#### [Try it]
Restate all entries word for word, minus pictures.

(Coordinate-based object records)
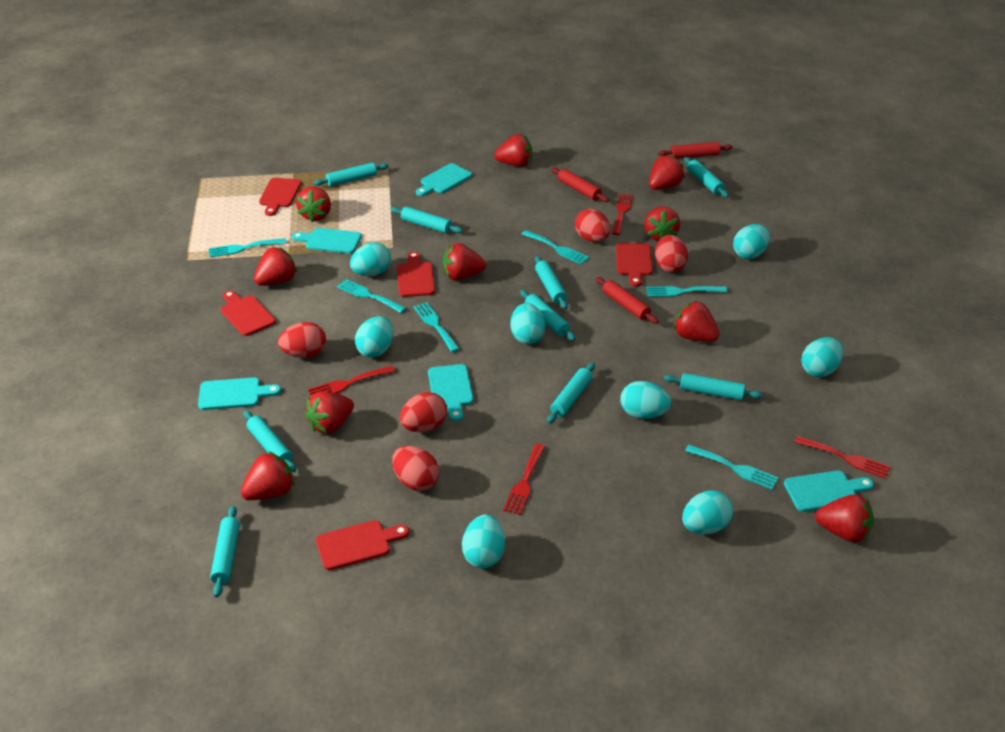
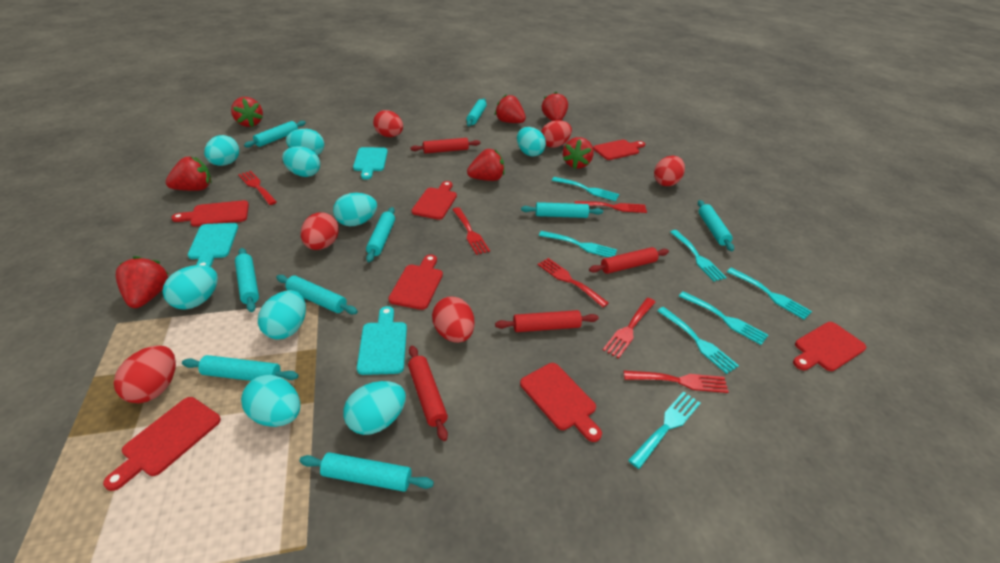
red cutting board: 5 -> 7
red egg: 5 -> 6
red fork: 4 -> 6
red rolling pin: 3 -> 4
red strawberry: 10 -> 7
turquoise cutting board: 5 -> 3
turquoise egg: 8 -> 9
turquoise fork: 6 -> 7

#### [Answer space]
red cutting board: 5 -> 7
red egg: 5 -> 6
red fork: 4 -> 6
red rolling pin: 3 -> 4
red strawberry: 10 -> 7
turquoise cutting board: 5 -> 3
turquoise egg: 8 -> 9
turquoise fork: 6 -> 7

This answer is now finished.